BEGIN Data for this task
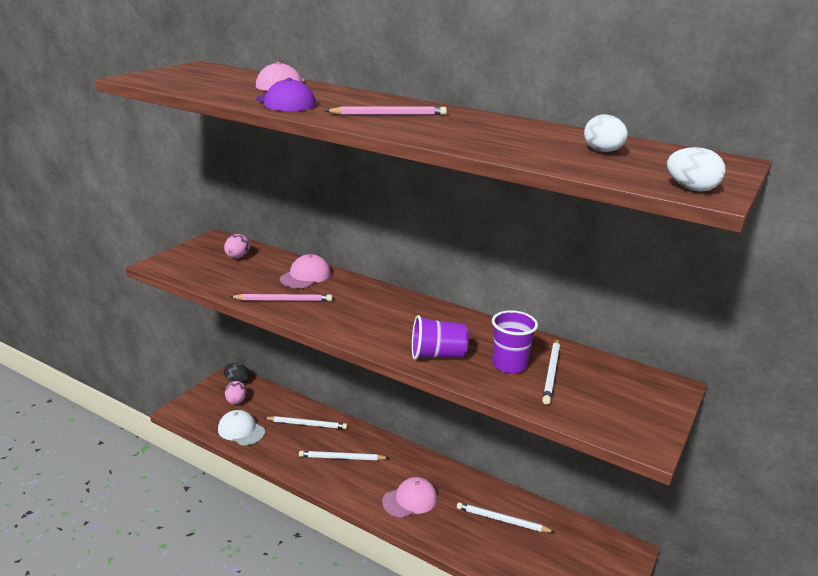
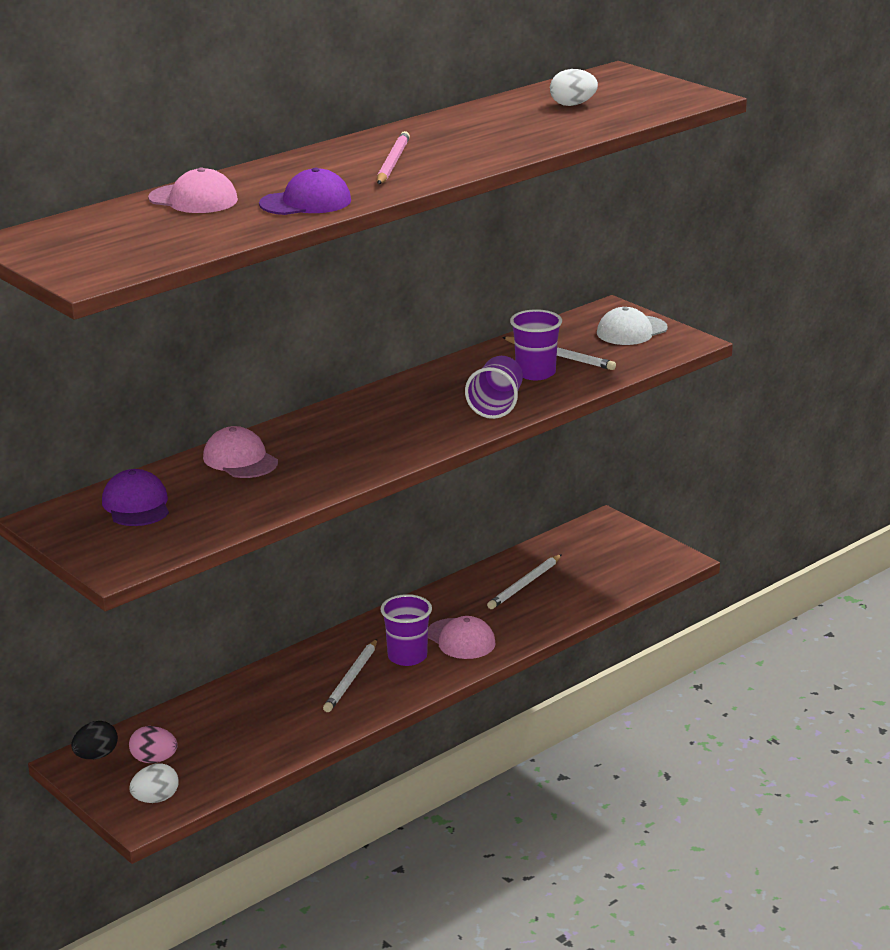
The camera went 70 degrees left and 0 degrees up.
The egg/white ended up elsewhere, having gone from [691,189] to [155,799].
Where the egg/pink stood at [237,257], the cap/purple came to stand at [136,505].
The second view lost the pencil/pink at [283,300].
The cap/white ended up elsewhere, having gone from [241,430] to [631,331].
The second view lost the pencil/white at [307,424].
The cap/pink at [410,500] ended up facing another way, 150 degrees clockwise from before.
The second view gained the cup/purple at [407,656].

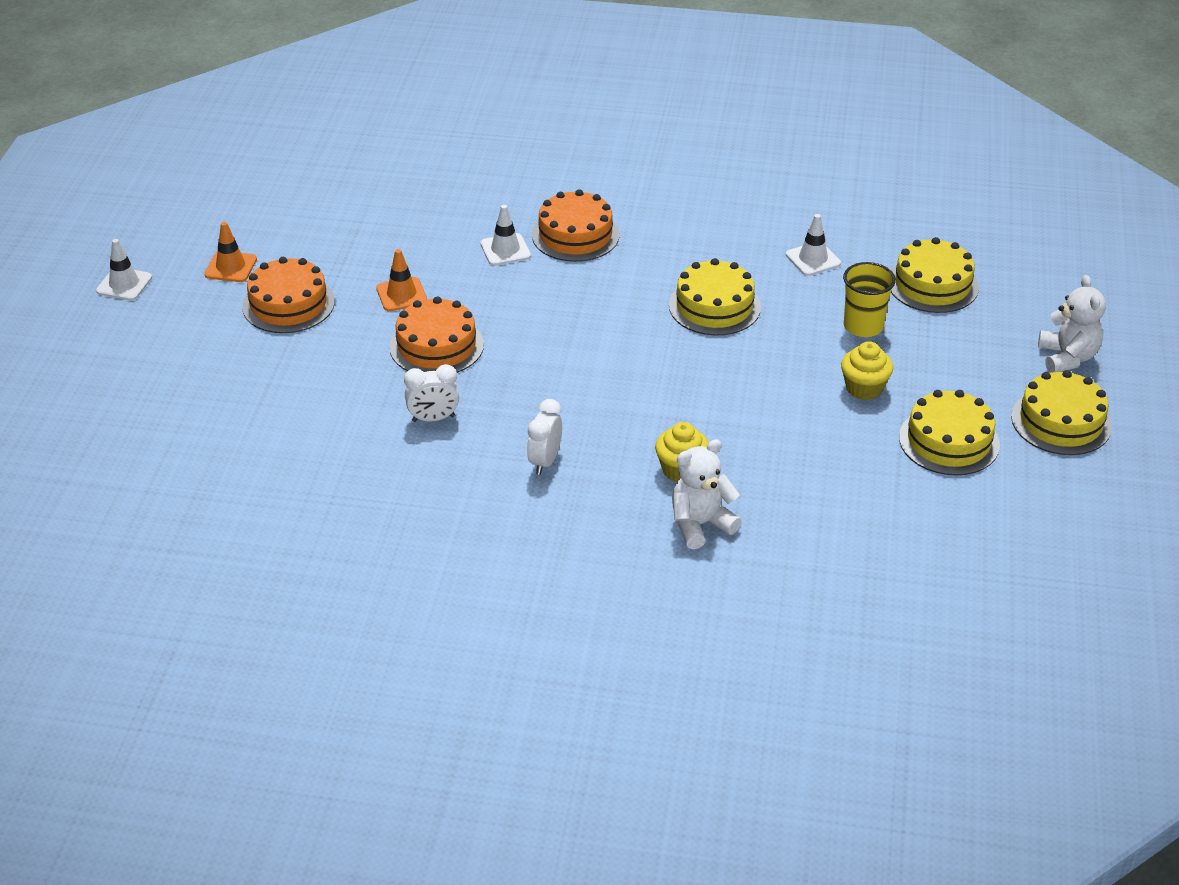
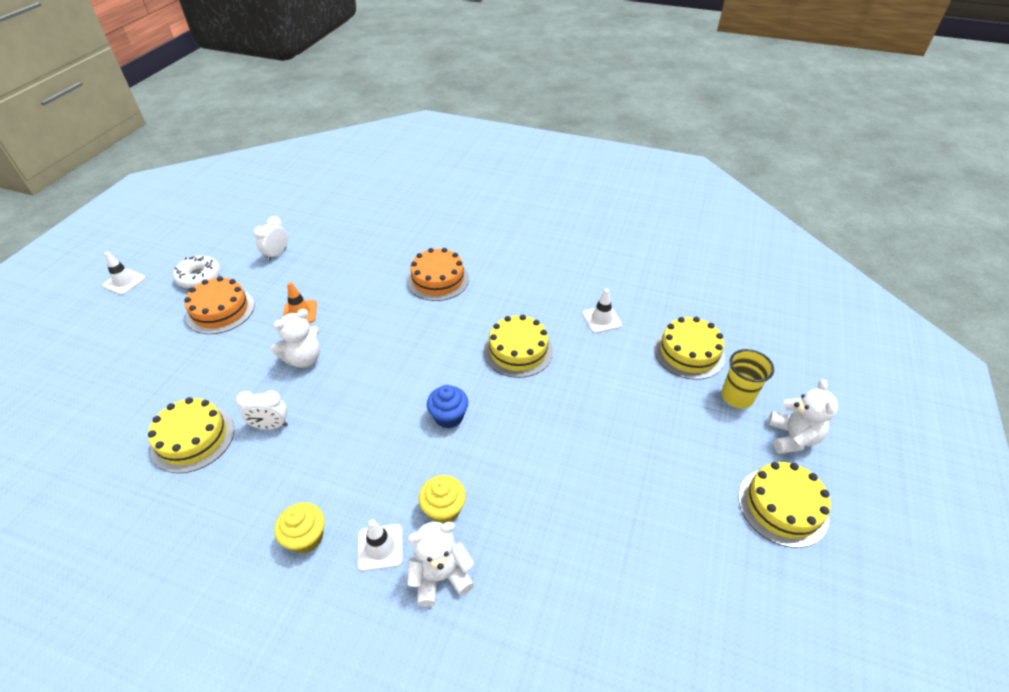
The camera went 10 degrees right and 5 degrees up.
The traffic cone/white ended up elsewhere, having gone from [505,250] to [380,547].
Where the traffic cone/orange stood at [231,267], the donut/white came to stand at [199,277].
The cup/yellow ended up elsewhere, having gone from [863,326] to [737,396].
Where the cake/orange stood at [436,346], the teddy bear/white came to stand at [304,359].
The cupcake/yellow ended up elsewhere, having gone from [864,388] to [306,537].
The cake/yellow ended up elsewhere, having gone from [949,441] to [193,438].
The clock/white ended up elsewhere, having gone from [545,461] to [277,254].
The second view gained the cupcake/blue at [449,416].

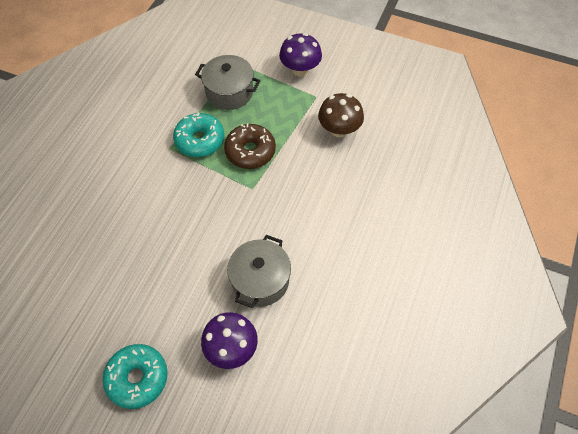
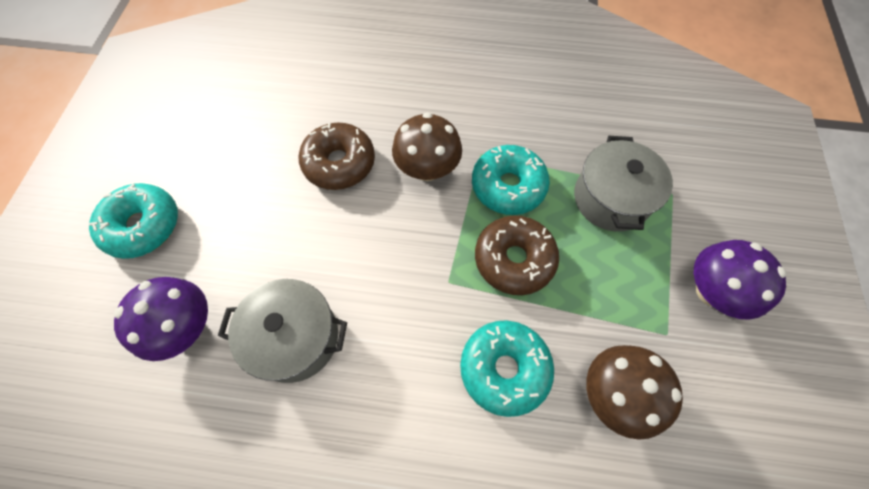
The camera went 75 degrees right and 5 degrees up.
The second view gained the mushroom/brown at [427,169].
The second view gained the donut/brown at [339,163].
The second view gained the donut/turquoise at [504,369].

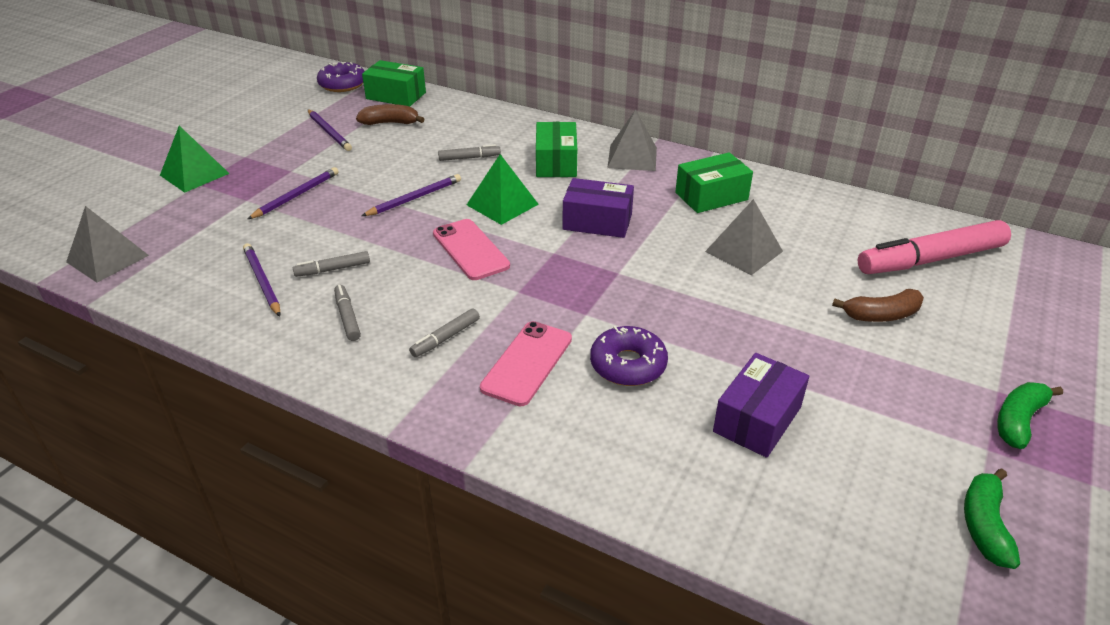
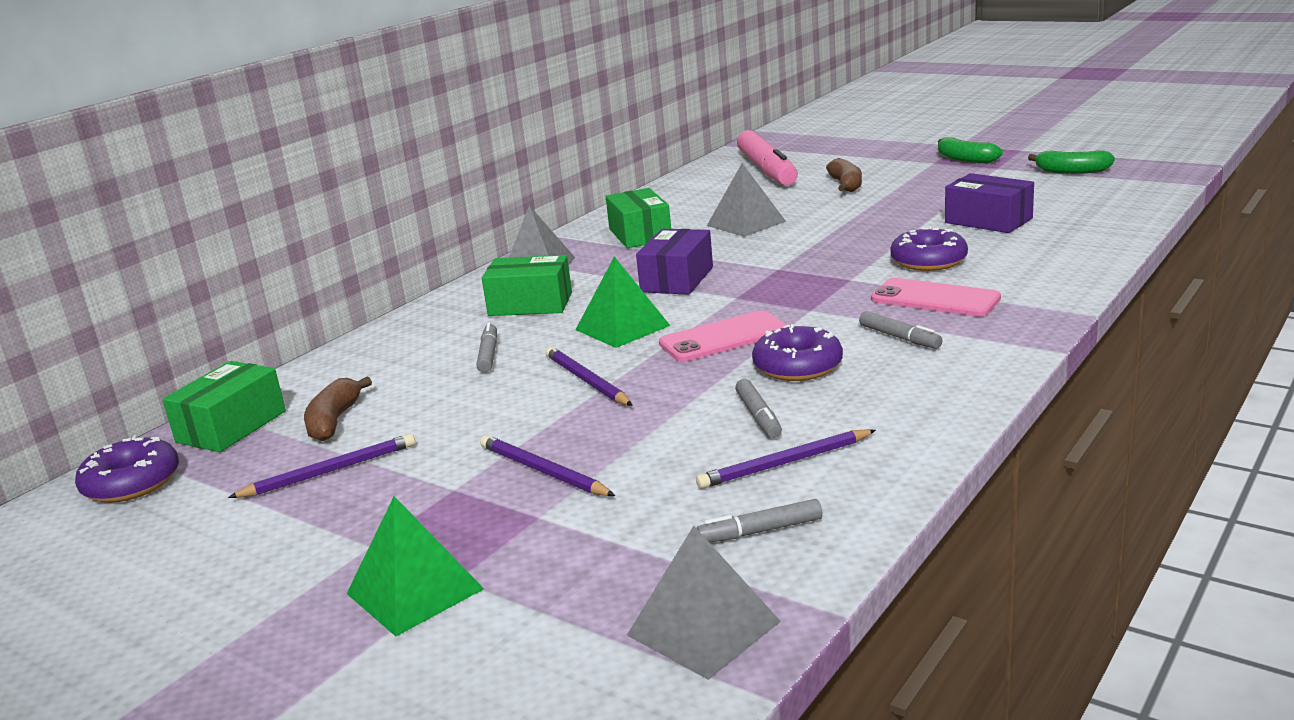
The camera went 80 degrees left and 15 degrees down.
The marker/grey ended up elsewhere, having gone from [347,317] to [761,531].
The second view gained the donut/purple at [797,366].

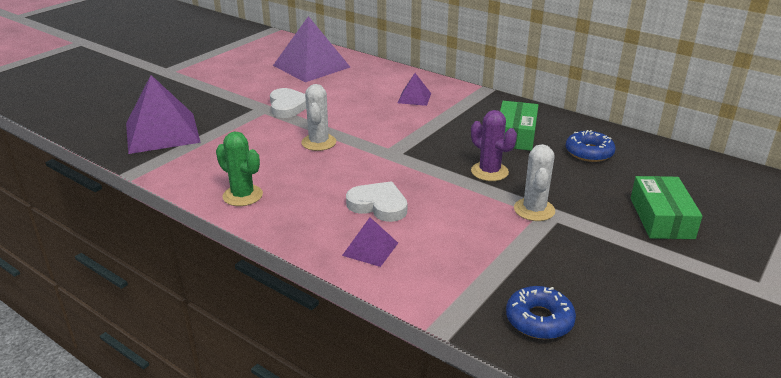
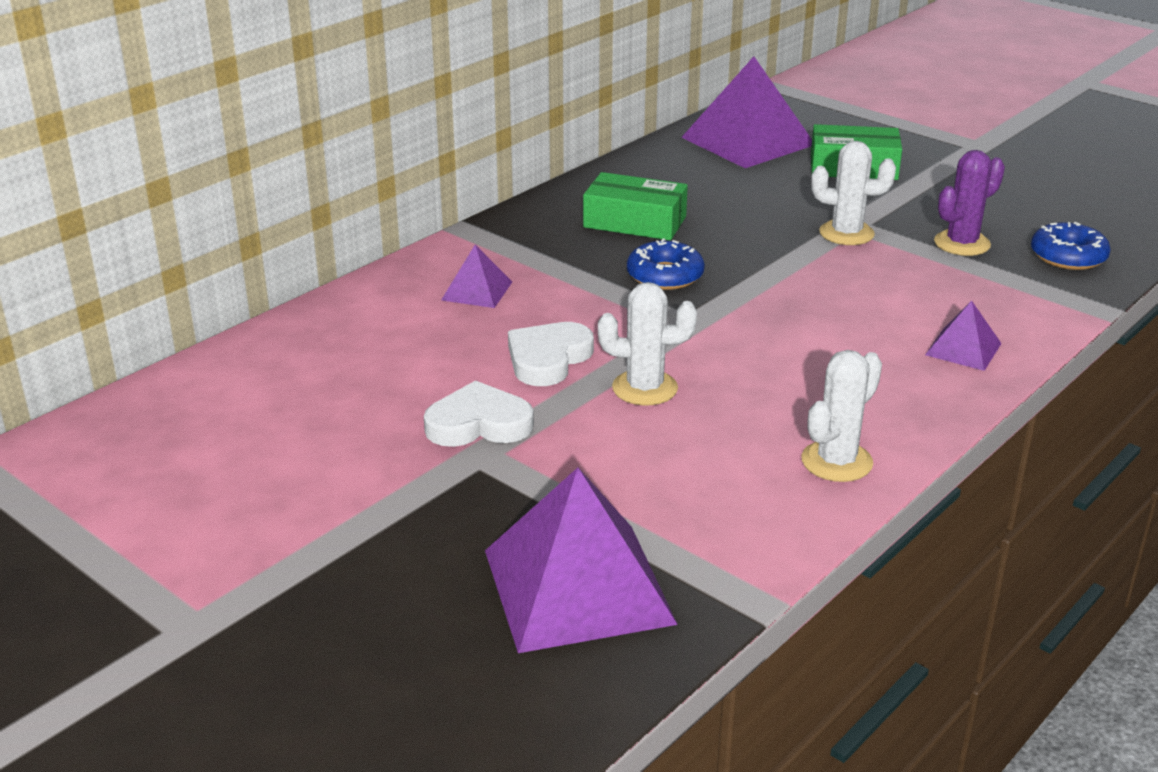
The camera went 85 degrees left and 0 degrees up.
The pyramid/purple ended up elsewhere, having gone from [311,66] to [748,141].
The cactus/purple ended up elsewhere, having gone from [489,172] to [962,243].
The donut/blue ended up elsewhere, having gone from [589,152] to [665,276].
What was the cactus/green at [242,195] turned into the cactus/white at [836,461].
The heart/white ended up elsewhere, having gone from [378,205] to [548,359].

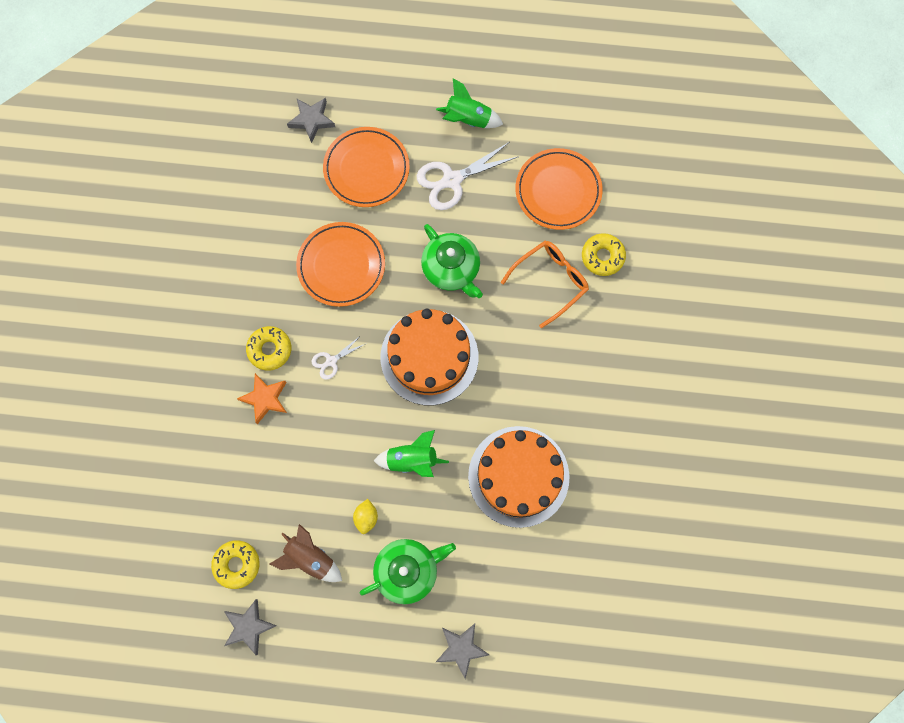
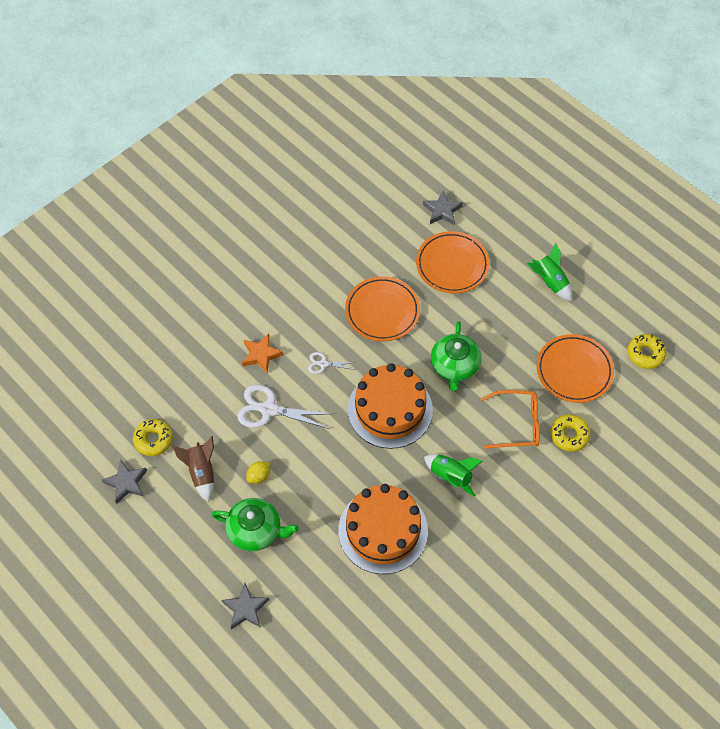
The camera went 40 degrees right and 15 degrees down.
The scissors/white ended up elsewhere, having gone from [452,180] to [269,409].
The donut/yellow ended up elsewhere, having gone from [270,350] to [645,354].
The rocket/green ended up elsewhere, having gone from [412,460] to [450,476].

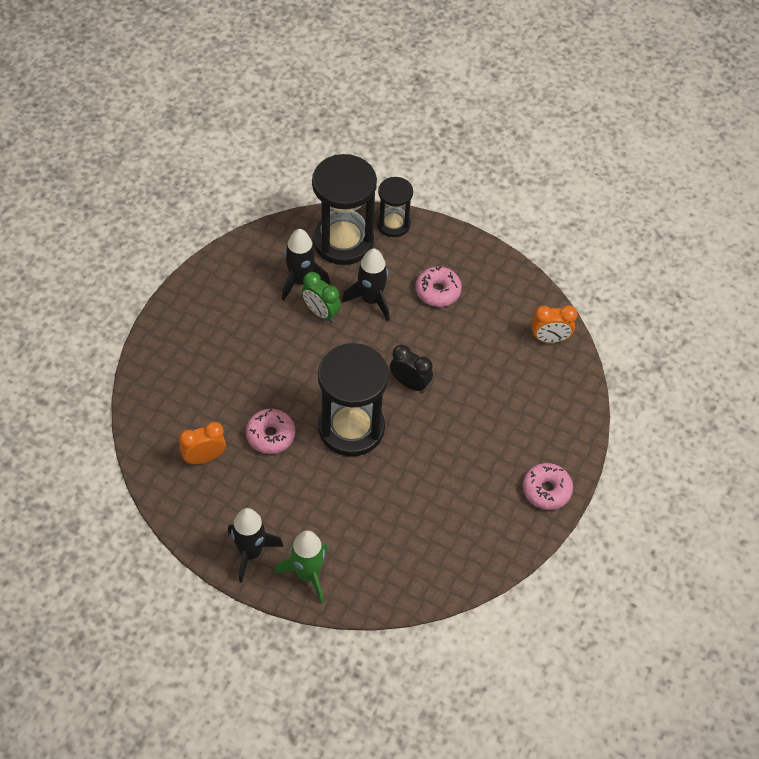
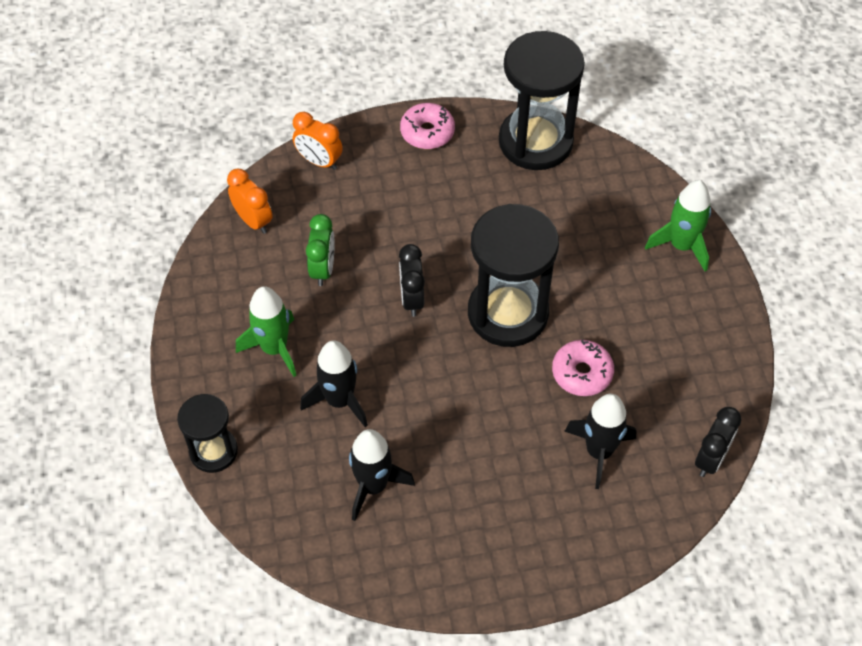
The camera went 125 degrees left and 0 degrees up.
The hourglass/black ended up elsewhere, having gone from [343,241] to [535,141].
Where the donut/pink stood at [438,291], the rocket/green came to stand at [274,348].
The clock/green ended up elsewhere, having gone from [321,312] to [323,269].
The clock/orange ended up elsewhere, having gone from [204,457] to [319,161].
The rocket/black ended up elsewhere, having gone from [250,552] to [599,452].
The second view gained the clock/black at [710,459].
END Data for this task
> [Exercise requirements] Looking back over the data above, restate word for word the lines that begin at the line with "The second view lost the pencil/pink" and end at the line with "The cap/pink at", inclusive.

> [Written response]
The second view lost the pencil/pink at [283,300].
The cap/white ended up elsewhere, having gone from [241,430] to [631,331].
The second view lost the pencil/white at [307,424].
The cap/pink at [410,500] ended up facing another way, 150 degrees clockwise from before.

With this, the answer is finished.